#### Dataset excerpt
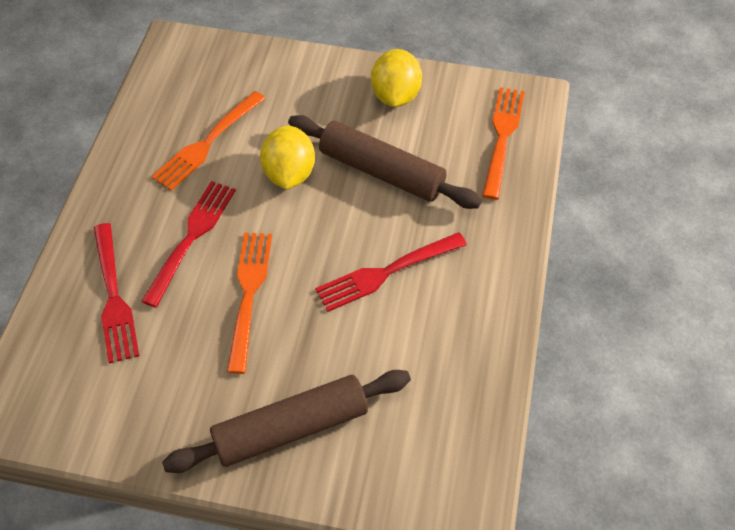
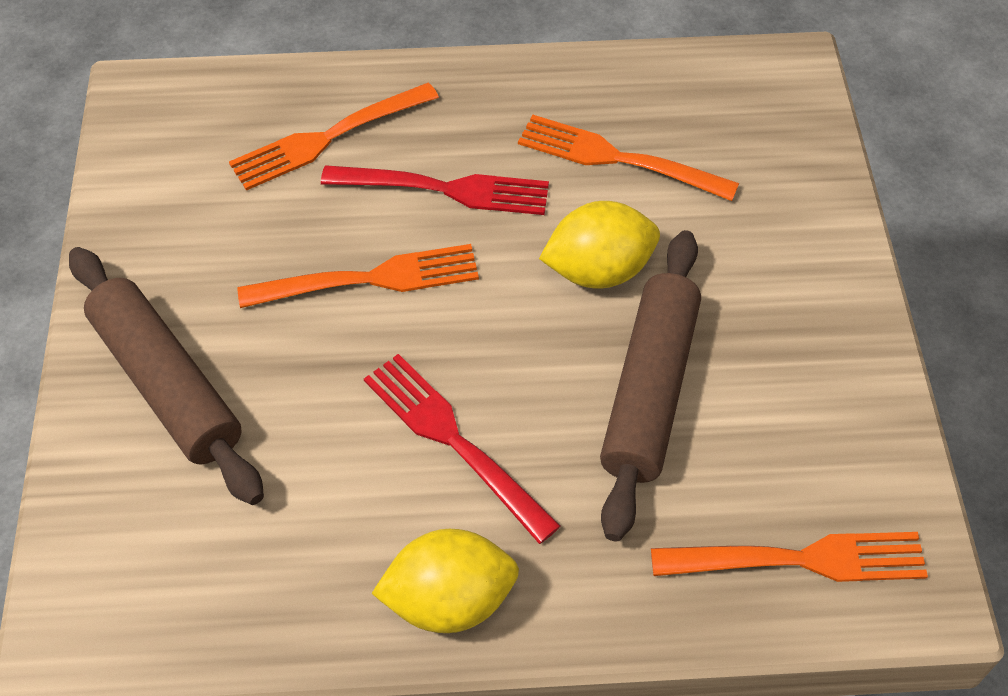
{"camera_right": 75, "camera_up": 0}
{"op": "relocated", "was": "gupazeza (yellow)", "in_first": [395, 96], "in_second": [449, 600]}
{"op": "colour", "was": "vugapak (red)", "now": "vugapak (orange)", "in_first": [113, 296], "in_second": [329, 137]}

#### What is required
The job is to return the listing above exactly, minus its pictures.

#### Finished task
{"camera_right": 75, "camera_up": 0}
{"op": "relocated", "was": "gupazeza (yellow)", "in_first": [395, 96], "in_second": [449, 600]}
{"op": "colour", "was": "vugapak (red)", "now": "vugapak (orange)", "in_first": [113, 296], "in_second": [329, 137]}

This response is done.